§ TASK:
Rewrite the lines in every entry below, substituting "anticlockwise" for each occurrence of "counterclockwise" and changing nothing else. Leave the pictures out of your answer.

(Collected data entries)
⁂

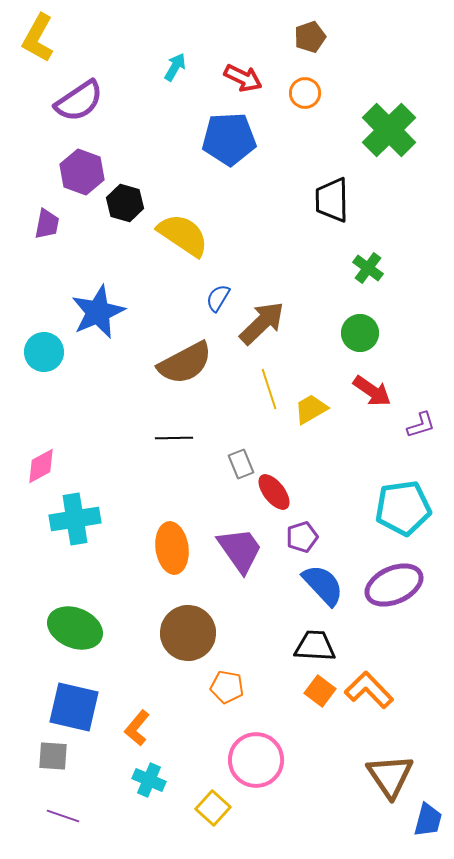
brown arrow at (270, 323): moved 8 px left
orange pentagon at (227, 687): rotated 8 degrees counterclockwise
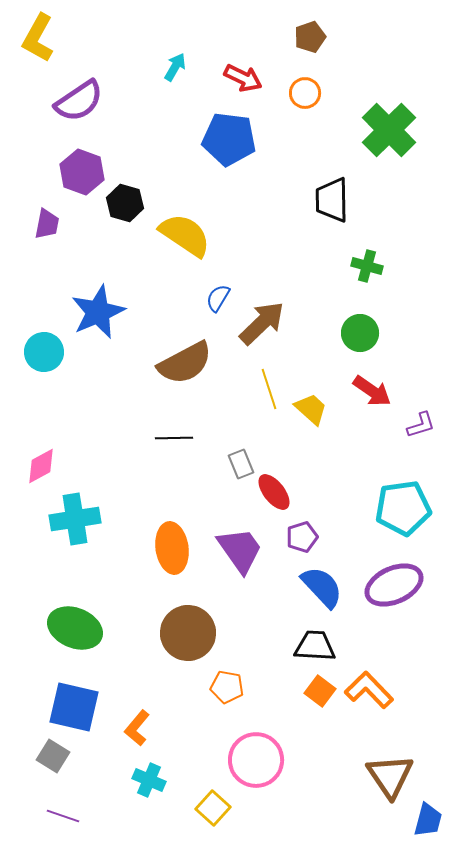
blue pentagon at (229, 139): rotated 10 degrees clockwise
yellow semicircle at (183, 235): moved 2 px right
green cross at (368, 268): moved 1 px left, 2 px up; rotated 20 degrees counterclockwise
yellow trapezoid at (311, 409): rotated 72 degrees clockwise
blue semicircle at (323, 585): moved 1 px left, 2 px down
gray square at (53, 756): rotated 28 degrees clockwise
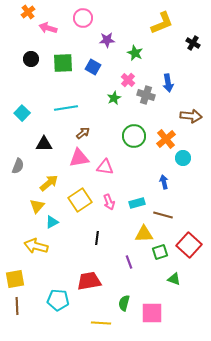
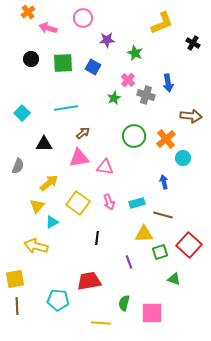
yellow square at (80, 200): moved 2 px left, 3 px down; rotated 20 degrees counterclockwise
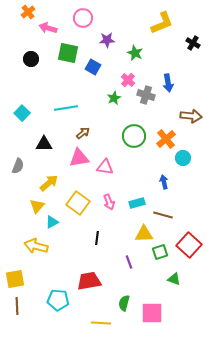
green square at (63, 63): moved 5 px right, 10 px up; rotated 15 degrees clockwise
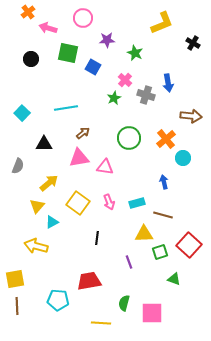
pink cross at (128, 80): moved 3 px left
green circle at (134, 136): moved 5 px left, 2 px down
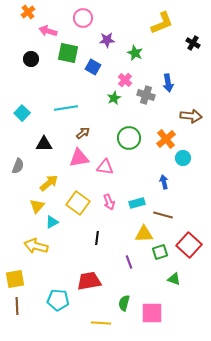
pink arrow at (48, 28): moved 3 px down
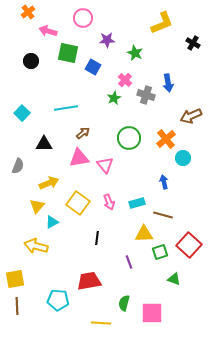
black circle at (31, 59): moved 2 px down
brown arrow at (191, 116): rotated 150 degrees clockwise
pink triangle at (105, 167): moved 2 px up; rotated 42 degrees clockwise
yellow arrow at (49, 183): rotated 18 degrees clockwise
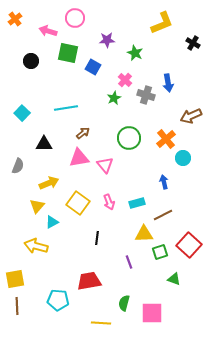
orange cross at (28, 12): moved 13 px left, 7 px down
pink circle at (83, 18): moved 8 px left
brown line at (163, 215): rotated 42 degrees counterclockwise
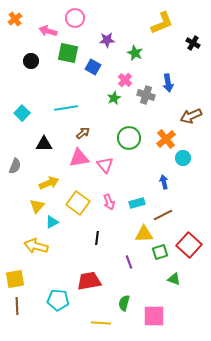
gray semicircle at (18, 166): moved 3 px left
pink square at (152, 313): moved 2 px right, 3 px down
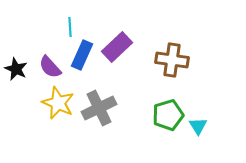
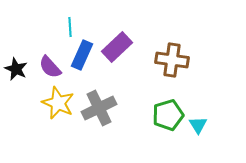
cyan triangle: moved 1 px up
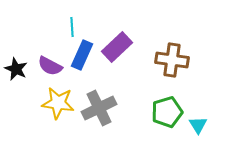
cyan line: moved 2 px right
purple semicircle: moved 1 px up; rotated 20 degrees counterclockwise
yellow star: rotated 16 degrees counterclockwise
green pentagon: moved 1 px left, 3 px up
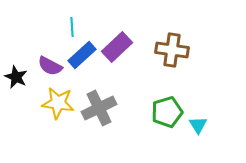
blue rectangle: rotated 24 degrees clockwise
brown cross: moved 10 px up
black star: moved 8 px down
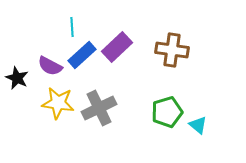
black star: moved 1 px right, 1 px down
cyan triangle: rotated 18 degrees counterclockwise
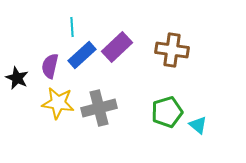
purple semicircle: rotated 75 degrees clockwise
gray cross: rotated 12 degrees clockwise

⁂

§ THE RESPONSE:
brown arrow at (270, 323): moved 8 px left
orange pentagon at (227, 687): rotated 8 degrees anticlockwise
blue pentagon at (229, 139): rotated 10 degrees clockwise
yellow semicircle at (183, 235): moved 2 px right
green cross at (368, 268): moved 1 px left, 2 px up; rotated 20 degrees anticlockwise
yellow trapezoid at (311, 409): rotated 72 degrees clockwise
blue semicircle at (323, 585): moved 1 px left, 2 px down
gray square at (53, 756): rotated 28 degrees clockwise
yellow square at (80, 200): moved 2 px left, 3 px down; rotated 20 degrees anticlockwise
green square at (63, 63): moved 5 px right, 10 px up; rotated 15 degrees clockwise
pink cross at (128, 80): moved 3 px left
green circle at (134, 136): moved 5 px left, 2 px down
pink arrow at (48, 28): moved 3 px down
black circle at (31, 59): moved 2 px down
brown arrow at (191, 116): rotated 150 degrees clockwise
pink triangle at (105, 167): moved 2 px up; rotated 42 degrees clockwise
yellow arrow at (49, 183): rotated 18 degrees clockwise
orange cross at (28, 12): moved 13 px left, 7 px down
pink circle at (83, 18): moved 8 px left
brown line at (163, 215): rotated 42 degrees anticlockwise
gray semicircle at (18, 166): moved 3 px left
pink square at (152, 313): moved 2 px right, 3 px down
cyan triangle: moved 1 px up
cyan line: moved 2 px right
purple semicircle: moved 1 px up; rotated 20 degrees anticlockwise
yellow star: rotated 16 degrees anticlockwise
green pentagon: moved 1 px left, 3 px up
blue rectangle: rotated 24 degrees clockwise
brown cross: moved 10 px up
black star: moved 8 px down
black star: moved 1 px right, 1 px down
cyan triangle: rotated 18 degrees anticlockwise
purple semicircle: rotated 75 degrees clockwise
gray cross: rotated 12 degrees clockwise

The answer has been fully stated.